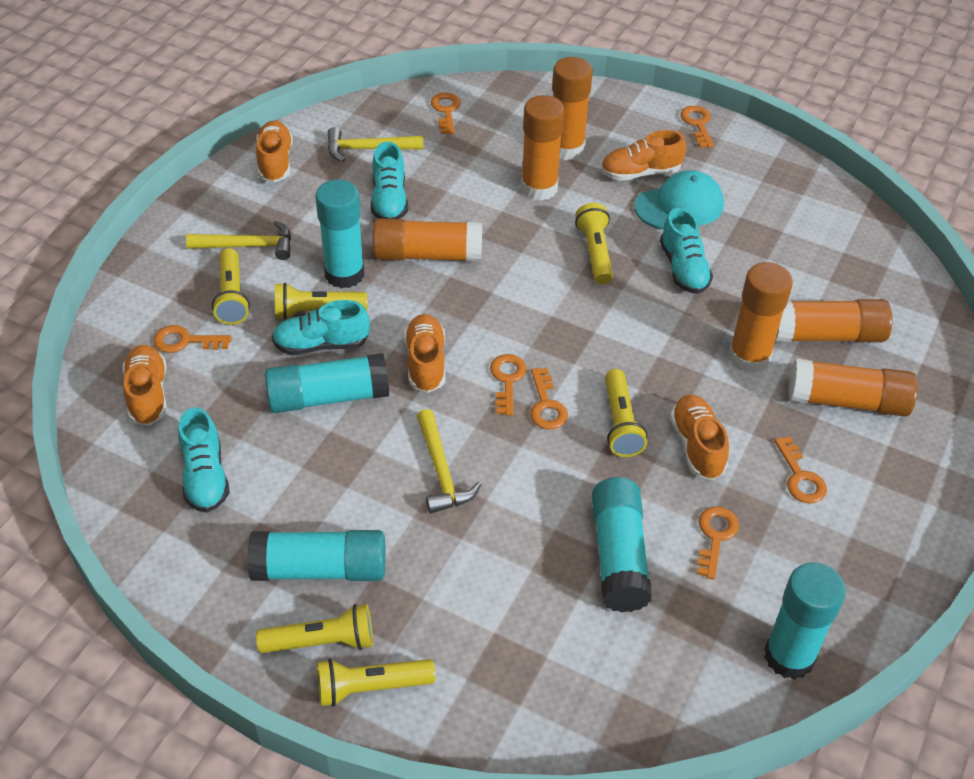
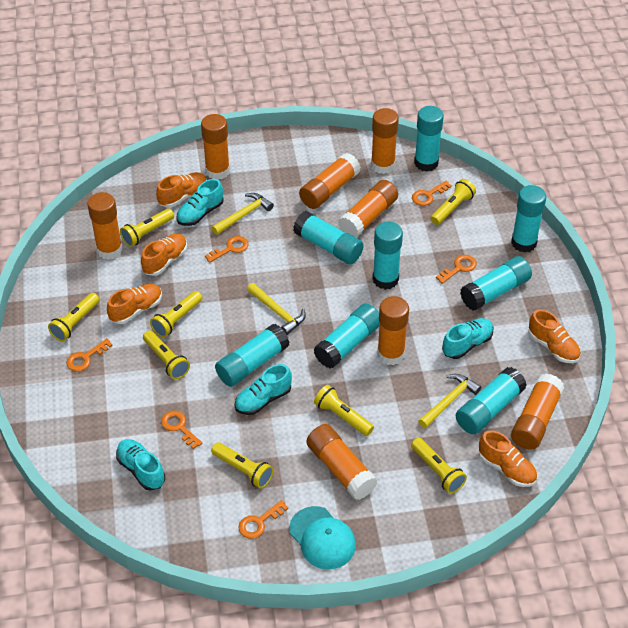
orange glue stick: 6 -> 8
orange key: 7 -> 6
turquoise glue stick: 5 -> 8
yellow flashlight: 6 -> 8

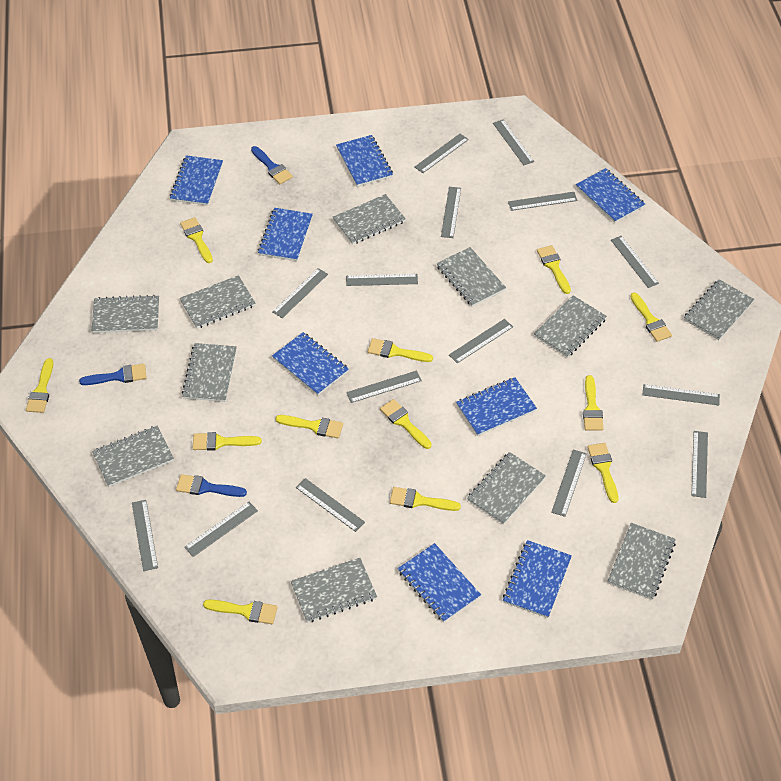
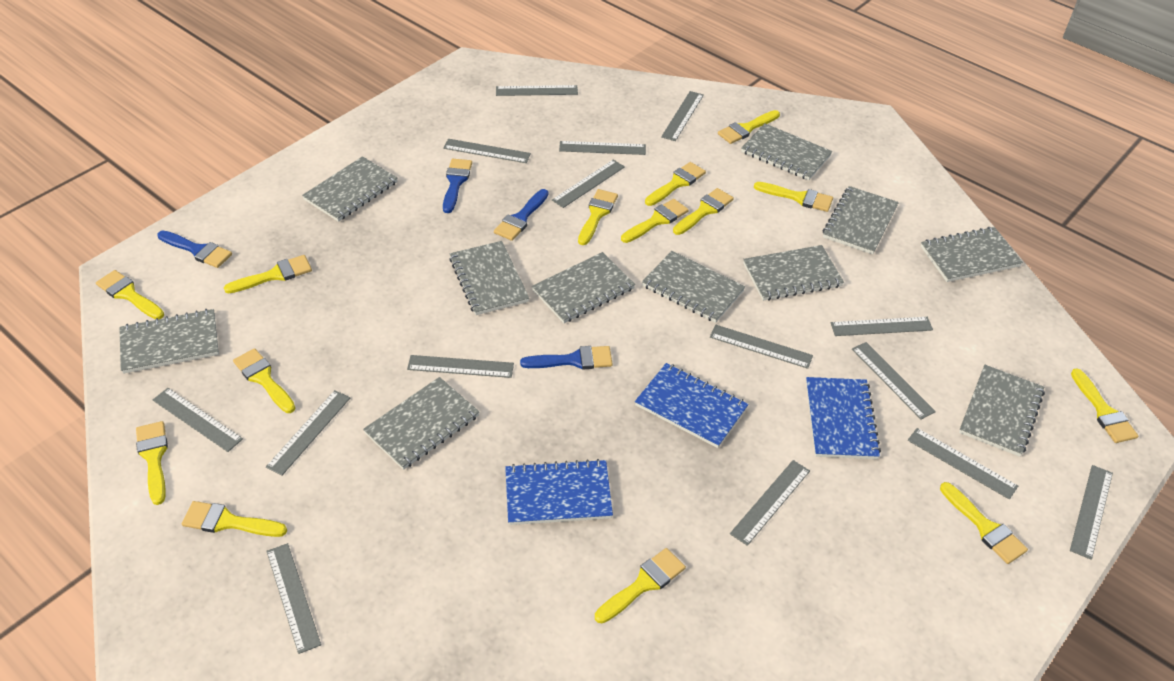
blue brush: 3 -> 4
blue notebook: 8 -> 3
yellow brush: 12 -> 14

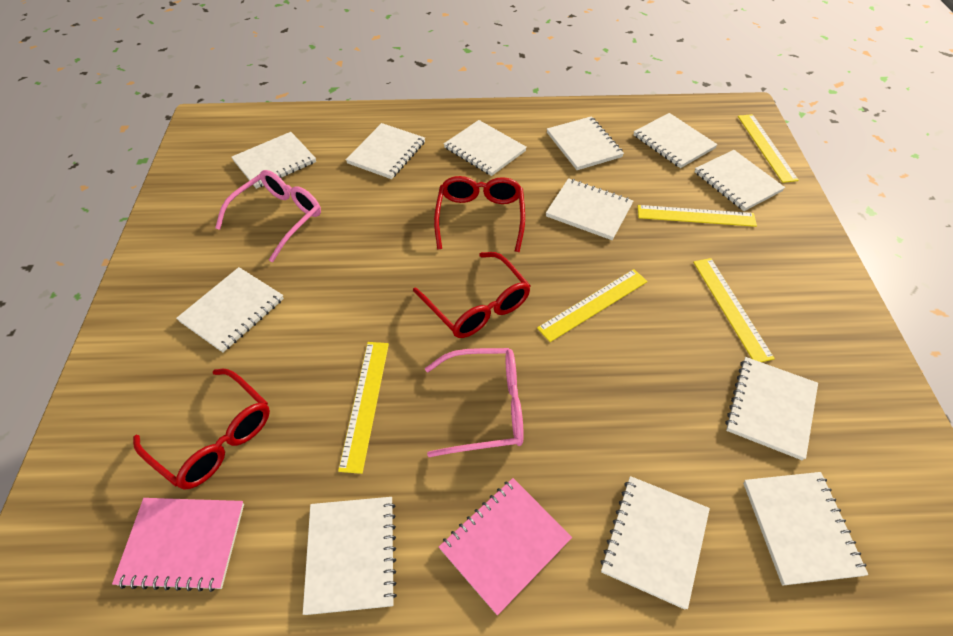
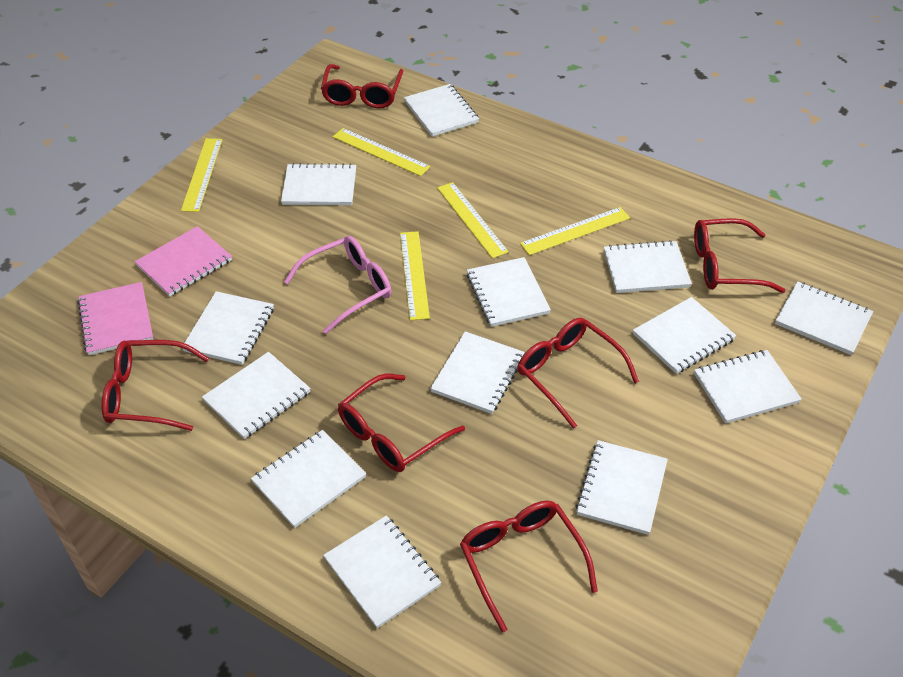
pink glasses: 2 -> 1
red glasses: 3 -> 6
white notebook: 12 -> 13

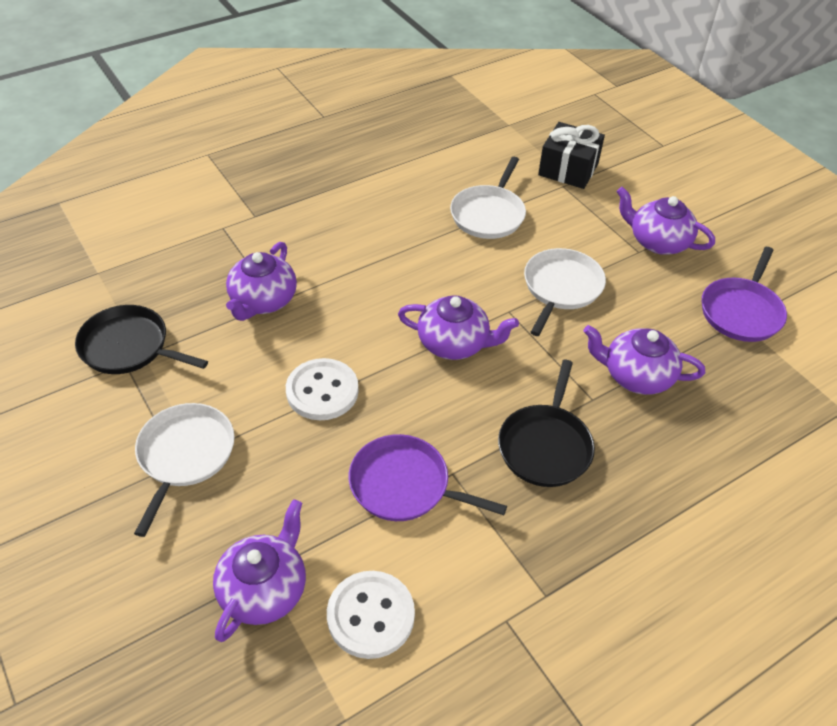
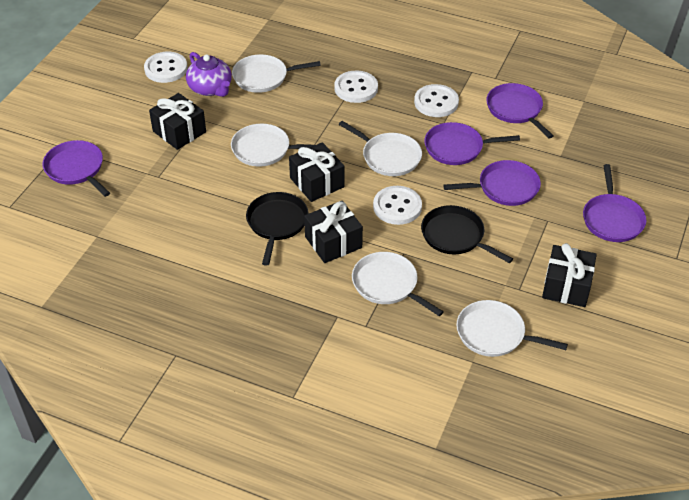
black gift: 1 -> 4
purple pan: 2 -> 5
purple teapot: 5 -> 1
white button: 2 -> 4
white pan: 3 -> 5

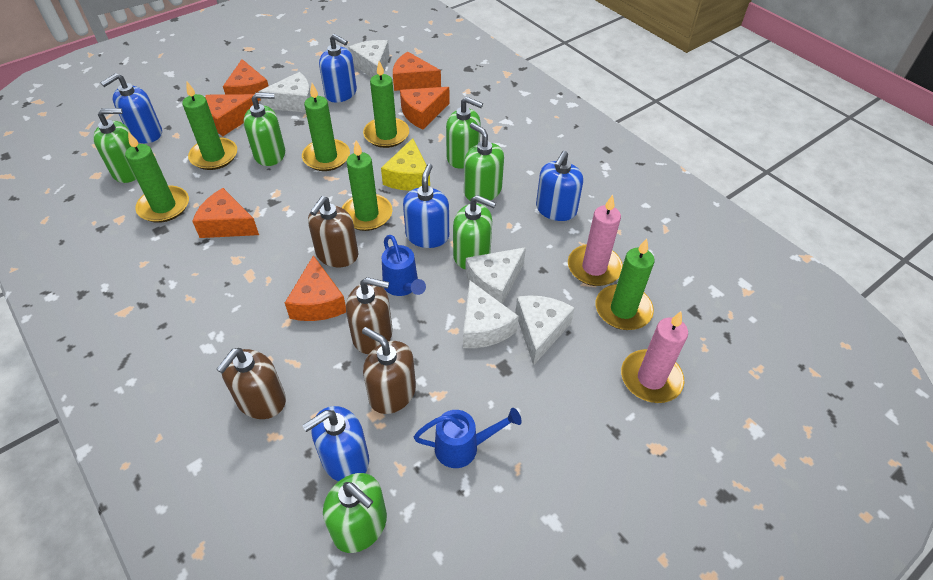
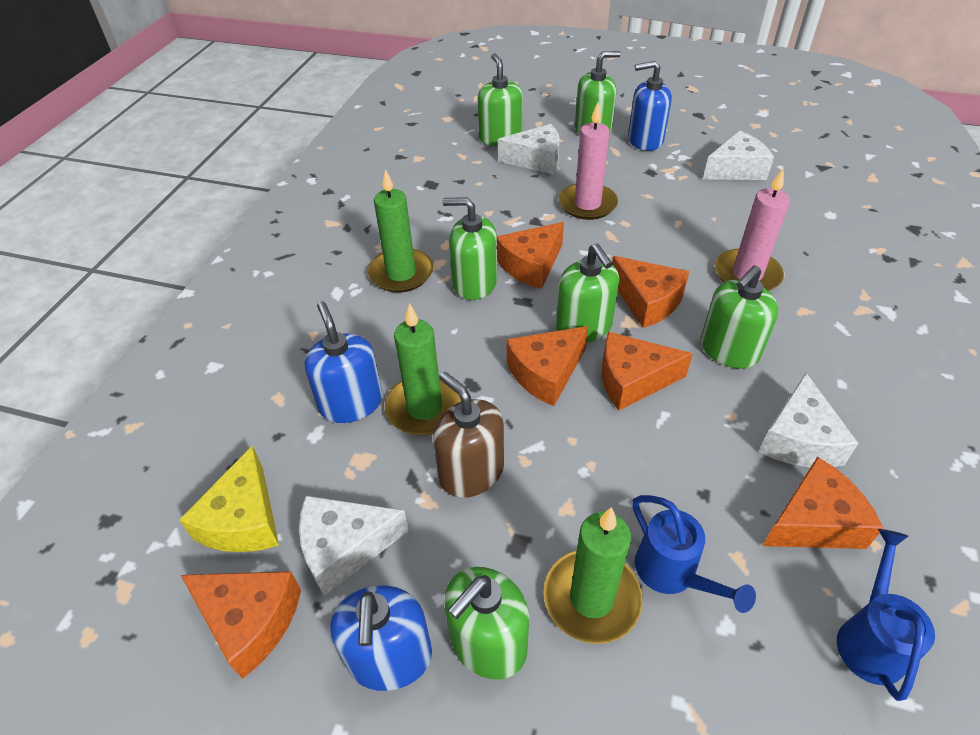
blue soap dispenser: 5 -> 3
brown soap dispenser: 4 -> 1
green candle: 6 -> 3
white cheese: 5 -> 4

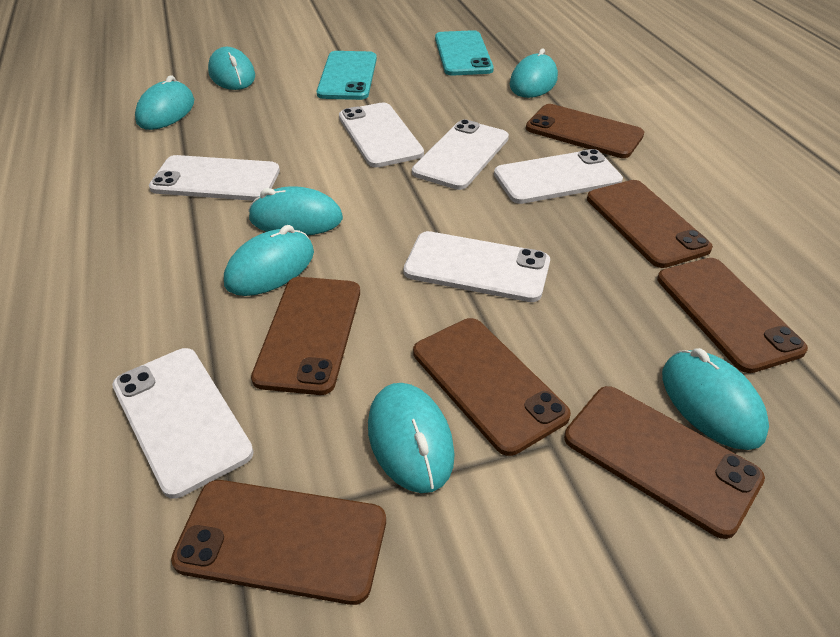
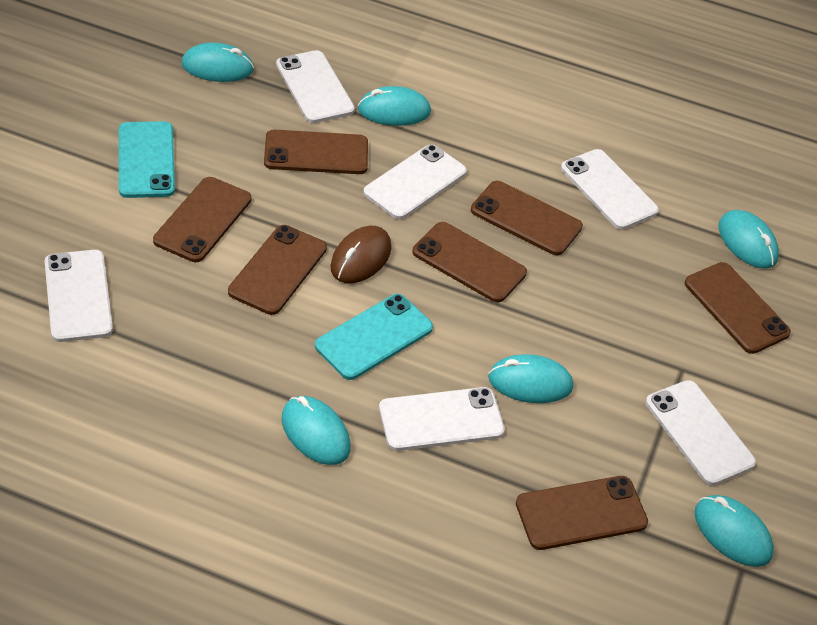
brown mouse: 0 -> 1
turquoise mouse: 7 -> 6

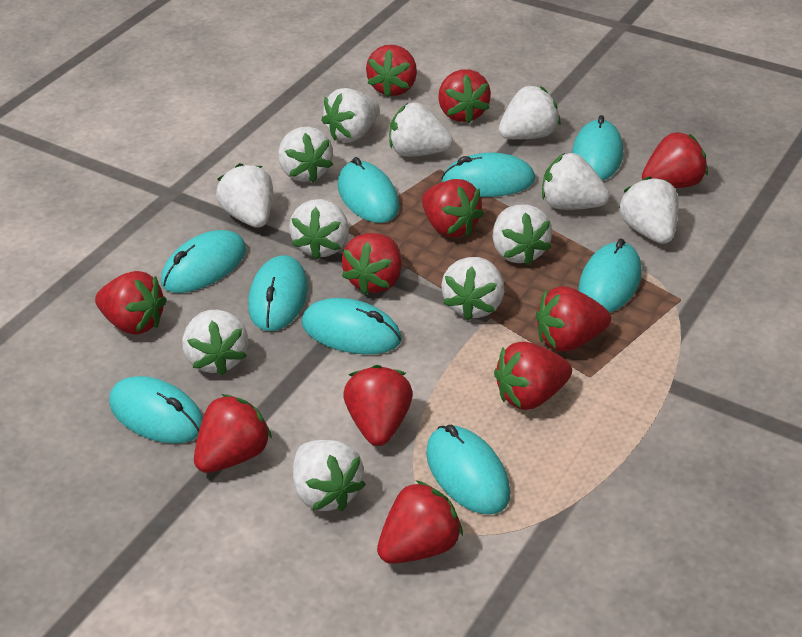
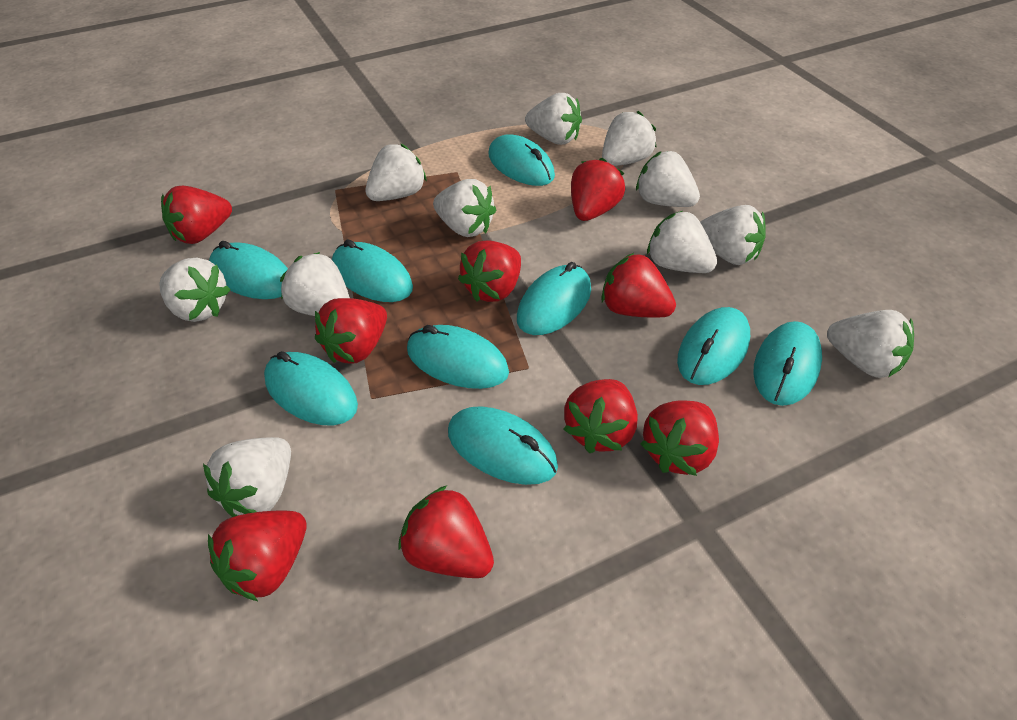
red strawberry: 11 -> 9
white strawberry: 12 -> 11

----

• [WHAT YOU HAVE TO DO] Exactly the lines from the top of the listing through the line with "brown soap dispenser: 4 -> 1", and no pictures, should be printed.

• [EXERCISE SOLUTION]
orange glue stick: 6 -> 8
orange key: 7 -> 6
turquoise glue stick: 5 -> 8
yellow flashlight: 6 -> 8

blue brush: 3 -> 4
blue notebook: 8 -> 3
yellow brush: 12 -> 14

pink glasses: 2 -> 1
red glasses: 3 -> 6
white notebook: 12 -> 13

black gift: 1 -> 4
purple pan: 2 -> 5
purple teapot: 5 -> 1
white button: 2 -> 4
white pan: 3 -> 5

blue soap dispenser: 5 -> 3
brown soap dispenser: 4 -> 1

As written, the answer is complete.